##### RECORDS PROVIDED

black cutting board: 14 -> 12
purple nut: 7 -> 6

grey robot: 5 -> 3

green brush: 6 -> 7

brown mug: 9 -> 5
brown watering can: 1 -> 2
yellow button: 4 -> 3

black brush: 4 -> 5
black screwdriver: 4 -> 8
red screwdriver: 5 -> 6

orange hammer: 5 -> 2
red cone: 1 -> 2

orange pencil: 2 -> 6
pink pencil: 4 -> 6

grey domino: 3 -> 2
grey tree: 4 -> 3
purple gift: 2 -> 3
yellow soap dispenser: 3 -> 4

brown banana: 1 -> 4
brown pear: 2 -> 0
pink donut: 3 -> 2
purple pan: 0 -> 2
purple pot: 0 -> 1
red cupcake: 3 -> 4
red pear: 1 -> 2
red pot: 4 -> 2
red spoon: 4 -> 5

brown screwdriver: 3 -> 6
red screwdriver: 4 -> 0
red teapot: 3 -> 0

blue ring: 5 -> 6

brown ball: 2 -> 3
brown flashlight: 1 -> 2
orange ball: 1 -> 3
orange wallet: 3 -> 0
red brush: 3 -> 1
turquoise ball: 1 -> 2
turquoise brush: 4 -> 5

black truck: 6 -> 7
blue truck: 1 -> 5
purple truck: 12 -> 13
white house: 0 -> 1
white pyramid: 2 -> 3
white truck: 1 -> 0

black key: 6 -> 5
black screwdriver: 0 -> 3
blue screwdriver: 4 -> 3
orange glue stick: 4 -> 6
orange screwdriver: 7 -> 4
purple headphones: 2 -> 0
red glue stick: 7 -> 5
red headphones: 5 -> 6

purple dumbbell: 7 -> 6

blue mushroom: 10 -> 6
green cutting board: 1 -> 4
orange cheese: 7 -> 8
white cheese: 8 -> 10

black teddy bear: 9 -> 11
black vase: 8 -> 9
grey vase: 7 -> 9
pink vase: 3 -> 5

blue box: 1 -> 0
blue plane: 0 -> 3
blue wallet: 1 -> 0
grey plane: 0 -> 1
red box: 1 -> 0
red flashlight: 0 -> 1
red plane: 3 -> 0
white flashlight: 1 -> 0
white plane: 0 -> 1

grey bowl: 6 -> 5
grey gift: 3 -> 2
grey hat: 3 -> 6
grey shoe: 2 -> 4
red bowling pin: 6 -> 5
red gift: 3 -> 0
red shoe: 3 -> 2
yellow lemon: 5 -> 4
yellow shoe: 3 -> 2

##########

Reproduce exactly the lines from the one containing "pink vase: 3 -> 5" through the last line of the records, both included, and nothing else.

pink vase: 3 -> 5

blue box: 1 -> 0
blue plane: 0 -> 3
blue wallet: 1 -> 0
grey plane: 0 -> 1
red box: 1 -> 0
red flashlight: 0 -> 1
red plane: 3 -> 0
white flashlight: 1 -> 0
white plane: 0 -> 1

grey bowl: 6 -> 5
grey gift: 3 -> 2
grey hat: 3 -> 6
grey shoe: 2 -> 4
red bowling pin: 6 -> 5
red gift: 3 -> 0
red shoe: 3 -> 2
yellow lemon: 5 -> 4
yellow shoe: 3 -> 2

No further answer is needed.